## BRIEF
Copy, word for word, the lines of the entries below between the one with "IMU2 pin SDA: B7 -> B8" and the one with "AUDIO pin VCC: none -> 3V3", inclusive, and leave out everything else.

## RECORDS PROVIDED
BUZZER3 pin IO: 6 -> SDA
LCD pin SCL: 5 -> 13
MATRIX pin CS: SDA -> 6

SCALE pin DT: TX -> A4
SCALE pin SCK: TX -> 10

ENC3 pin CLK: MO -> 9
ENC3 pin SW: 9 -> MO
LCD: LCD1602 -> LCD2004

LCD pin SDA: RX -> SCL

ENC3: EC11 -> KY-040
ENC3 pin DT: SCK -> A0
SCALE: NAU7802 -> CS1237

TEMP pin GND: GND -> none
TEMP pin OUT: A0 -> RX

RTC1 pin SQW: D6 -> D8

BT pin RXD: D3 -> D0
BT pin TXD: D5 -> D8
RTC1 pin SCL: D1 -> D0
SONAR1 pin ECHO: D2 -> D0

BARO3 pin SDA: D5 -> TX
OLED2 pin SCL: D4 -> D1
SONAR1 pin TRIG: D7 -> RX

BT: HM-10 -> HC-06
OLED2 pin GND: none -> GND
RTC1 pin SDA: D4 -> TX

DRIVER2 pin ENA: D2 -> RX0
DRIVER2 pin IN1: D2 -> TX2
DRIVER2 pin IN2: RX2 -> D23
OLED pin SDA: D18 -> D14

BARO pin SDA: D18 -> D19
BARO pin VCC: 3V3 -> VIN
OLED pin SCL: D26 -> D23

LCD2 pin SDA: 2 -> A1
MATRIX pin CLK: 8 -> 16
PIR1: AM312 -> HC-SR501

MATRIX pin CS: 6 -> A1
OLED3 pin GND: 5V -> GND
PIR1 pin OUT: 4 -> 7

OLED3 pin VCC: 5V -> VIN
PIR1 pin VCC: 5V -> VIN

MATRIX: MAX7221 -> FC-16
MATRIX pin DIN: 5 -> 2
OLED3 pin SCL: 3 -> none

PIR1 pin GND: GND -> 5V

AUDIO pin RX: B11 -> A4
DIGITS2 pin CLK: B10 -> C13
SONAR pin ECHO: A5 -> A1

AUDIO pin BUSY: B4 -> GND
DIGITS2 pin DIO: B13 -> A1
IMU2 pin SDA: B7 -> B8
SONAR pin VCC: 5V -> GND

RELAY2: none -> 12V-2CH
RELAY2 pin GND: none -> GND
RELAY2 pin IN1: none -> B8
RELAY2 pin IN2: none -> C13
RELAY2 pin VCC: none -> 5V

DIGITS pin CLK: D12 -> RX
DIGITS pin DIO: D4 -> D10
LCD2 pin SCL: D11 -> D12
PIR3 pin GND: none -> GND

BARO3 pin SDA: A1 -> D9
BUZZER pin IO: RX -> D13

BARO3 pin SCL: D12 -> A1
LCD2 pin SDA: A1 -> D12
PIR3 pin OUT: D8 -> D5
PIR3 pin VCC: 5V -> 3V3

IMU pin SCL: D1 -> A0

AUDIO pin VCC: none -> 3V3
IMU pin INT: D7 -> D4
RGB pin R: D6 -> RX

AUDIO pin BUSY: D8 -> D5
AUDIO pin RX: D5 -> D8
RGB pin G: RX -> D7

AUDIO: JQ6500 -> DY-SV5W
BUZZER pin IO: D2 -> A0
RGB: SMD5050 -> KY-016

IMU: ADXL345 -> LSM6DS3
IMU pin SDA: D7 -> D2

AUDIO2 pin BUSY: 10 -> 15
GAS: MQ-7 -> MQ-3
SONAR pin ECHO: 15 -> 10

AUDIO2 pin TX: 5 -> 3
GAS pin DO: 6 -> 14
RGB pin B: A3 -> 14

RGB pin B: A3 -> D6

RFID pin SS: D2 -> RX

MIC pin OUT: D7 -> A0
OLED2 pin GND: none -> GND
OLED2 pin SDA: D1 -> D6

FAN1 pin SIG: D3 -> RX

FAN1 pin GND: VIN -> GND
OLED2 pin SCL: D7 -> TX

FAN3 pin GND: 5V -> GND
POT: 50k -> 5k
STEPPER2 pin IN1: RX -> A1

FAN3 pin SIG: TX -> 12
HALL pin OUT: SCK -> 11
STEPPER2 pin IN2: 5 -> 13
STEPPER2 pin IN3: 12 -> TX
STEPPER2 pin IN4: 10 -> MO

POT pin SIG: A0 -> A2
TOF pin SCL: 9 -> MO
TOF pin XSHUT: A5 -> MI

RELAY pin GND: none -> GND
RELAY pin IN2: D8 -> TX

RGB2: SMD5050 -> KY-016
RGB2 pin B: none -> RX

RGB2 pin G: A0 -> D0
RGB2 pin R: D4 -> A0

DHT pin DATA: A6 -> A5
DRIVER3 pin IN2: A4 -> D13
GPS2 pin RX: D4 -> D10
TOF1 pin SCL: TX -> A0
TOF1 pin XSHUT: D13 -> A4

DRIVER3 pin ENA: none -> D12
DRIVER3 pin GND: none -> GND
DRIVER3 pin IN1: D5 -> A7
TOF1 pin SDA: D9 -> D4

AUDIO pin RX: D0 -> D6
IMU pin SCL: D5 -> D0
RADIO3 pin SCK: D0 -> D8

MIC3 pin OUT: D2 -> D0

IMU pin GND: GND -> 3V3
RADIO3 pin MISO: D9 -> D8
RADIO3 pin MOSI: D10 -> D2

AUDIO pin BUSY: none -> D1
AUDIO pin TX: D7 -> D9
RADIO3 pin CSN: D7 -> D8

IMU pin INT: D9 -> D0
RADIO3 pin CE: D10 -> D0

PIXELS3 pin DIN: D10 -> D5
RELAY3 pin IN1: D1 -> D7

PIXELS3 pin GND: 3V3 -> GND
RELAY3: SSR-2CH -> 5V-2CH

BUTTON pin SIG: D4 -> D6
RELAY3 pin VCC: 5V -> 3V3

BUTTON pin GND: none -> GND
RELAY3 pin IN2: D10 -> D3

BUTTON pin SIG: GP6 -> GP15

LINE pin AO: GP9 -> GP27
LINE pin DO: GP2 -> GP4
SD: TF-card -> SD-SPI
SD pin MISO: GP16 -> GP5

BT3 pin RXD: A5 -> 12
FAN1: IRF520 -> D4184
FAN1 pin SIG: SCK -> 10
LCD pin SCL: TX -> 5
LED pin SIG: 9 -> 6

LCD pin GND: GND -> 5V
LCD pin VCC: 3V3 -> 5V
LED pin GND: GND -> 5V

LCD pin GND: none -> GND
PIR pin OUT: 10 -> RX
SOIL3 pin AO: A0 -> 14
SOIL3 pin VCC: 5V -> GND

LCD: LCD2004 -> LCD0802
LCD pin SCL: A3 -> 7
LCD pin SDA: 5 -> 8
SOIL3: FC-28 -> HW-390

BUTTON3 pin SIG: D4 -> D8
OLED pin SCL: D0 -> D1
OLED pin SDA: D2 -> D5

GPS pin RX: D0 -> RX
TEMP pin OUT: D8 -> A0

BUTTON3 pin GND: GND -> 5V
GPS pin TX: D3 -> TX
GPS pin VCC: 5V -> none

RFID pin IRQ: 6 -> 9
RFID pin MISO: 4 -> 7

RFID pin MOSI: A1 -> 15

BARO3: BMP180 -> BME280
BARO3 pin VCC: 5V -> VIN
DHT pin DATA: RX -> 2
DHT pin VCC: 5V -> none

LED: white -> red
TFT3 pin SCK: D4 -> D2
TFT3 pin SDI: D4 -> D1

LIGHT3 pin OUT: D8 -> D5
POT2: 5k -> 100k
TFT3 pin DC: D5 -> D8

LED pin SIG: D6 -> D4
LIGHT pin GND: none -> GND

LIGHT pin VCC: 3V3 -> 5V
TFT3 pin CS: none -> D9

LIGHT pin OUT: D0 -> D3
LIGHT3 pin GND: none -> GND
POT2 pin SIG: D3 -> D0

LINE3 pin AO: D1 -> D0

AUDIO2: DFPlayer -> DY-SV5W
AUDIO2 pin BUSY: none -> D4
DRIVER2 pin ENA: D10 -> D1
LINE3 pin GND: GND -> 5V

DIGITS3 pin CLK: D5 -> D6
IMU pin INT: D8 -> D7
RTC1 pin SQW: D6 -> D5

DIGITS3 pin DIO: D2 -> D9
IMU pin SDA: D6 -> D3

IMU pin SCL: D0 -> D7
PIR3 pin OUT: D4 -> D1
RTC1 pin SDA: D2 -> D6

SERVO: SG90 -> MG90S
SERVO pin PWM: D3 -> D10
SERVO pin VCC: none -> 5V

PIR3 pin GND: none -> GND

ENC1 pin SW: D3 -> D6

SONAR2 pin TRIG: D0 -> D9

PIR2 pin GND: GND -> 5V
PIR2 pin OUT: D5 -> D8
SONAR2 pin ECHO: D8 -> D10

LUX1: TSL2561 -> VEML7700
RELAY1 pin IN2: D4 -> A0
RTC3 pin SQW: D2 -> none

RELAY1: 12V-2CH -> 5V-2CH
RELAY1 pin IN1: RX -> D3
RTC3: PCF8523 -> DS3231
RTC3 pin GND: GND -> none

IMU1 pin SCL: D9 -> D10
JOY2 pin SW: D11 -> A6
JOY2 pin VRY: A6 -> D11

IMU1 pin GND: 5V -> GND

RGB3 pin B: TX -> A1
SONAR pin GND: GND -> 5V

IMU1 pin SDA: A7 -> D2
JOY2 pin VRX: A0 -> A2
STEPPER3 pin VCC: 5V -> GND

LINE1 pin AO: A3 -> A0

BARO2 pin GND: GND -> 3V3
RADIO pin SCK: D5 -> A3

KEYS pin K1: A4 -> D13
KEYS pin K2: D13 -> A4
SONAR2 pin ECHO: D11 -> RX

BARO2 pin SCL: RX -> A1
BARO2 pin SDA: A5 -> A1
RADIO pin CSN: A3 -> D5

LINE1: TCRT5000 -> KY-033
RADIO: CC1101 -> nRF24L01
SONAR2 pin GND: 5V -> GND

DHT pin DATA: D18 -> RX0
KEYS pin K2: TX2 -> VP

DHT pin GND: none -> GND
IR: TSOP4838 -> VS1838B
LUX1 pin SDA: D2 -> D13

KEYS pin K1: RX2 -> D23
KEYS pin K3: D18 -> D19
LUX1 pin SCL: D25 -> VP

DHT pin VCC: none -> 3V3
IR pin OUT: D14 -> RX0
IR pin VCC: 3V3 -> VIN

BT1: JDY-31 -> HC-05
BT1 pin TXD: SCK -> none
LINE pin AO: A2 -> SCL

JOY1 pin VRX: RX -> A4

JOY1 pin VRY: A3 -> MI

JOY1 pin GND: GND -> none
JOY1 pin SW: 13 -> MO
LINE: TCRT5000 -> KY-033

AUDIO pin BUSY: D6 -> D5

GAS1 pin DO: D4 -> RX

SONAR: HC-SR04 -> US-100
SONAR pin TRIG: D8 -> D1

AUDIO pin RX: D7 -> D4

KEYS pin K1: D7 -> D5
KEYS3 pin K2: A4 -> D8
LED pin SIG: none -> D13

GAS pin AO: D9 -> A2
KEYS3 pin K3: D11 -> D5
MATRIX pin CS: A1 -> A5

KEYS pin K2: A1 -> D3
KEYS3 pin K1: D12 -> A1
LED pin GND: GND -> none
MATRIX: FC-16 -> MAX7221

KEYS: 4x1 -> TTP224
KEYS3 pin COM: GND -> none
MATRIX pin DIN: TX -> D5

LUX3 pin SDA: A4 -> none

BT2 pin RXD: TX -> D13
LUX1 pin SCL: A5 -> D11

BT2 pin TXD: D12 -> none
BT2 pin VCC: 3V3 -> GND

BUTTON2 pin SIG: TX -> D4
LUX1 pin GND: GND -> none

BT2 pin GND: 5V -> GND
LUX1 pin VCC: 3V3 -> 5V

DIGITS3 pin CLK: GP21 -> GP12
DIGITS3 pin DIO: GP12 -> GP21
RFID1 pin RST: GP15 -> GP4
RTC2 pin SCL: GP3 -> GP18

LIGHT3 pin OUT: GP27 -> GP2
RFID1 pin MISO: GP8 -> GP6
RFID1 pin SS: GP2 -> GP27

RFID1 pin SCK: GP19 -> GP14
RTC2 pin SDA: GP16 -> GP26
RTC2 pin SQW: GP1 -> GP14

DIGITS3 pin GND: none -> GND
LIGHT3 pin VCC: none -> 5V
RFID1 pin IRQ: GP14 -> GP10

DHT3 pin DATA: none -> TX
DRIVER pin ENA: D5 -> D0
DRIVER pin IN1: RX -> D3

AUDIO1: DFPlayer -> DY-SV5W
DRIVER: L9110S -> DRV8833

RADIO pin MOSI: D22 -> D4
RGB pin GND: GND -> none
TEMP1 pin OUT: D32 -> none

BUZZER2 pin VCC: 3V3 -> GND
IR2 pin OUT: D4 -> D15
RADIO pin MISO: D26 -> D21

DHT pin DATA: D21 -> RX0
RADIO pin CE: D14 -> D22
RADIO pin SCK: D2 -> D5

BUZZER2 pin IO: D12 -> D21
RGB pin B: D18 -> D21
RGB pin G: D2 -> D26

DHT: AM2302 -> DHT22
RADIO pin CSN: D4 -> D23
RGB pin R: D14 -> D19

## EXPECTED ANSWER
IMU2 pin SDA: B7 -> B8
SONAR pin VCC: 5V -> GND

RELAY2: none -> 12V-2CH
RELAY2 pin GND: none -> GND
RELAY2 pin IN1: none -> B8
RELAY2 pin IN2: none -> C13
RELAY2 pin VCC: none -> 5V

DIGITS pin CLK: D12 -> RX
DIGITS pin DIO: D4 -> D10
LCD2 pin SCL: D11 -> D12
PIR3 pin GND: none -> GND

BARO3 pin SDA: A1 -> D9
BUZZER pin IO: RX -> D13

BARO3 pin SCL: D12 -> A1
LCD2 pin SDA: A1 -> D12
PIR3 pin OUT: D8 -> D5
PIR3 pin VCC: 5V -> 3V3

IMU pin SCL: D1 -> A0

AUDIO pin VCC: none -> 3V3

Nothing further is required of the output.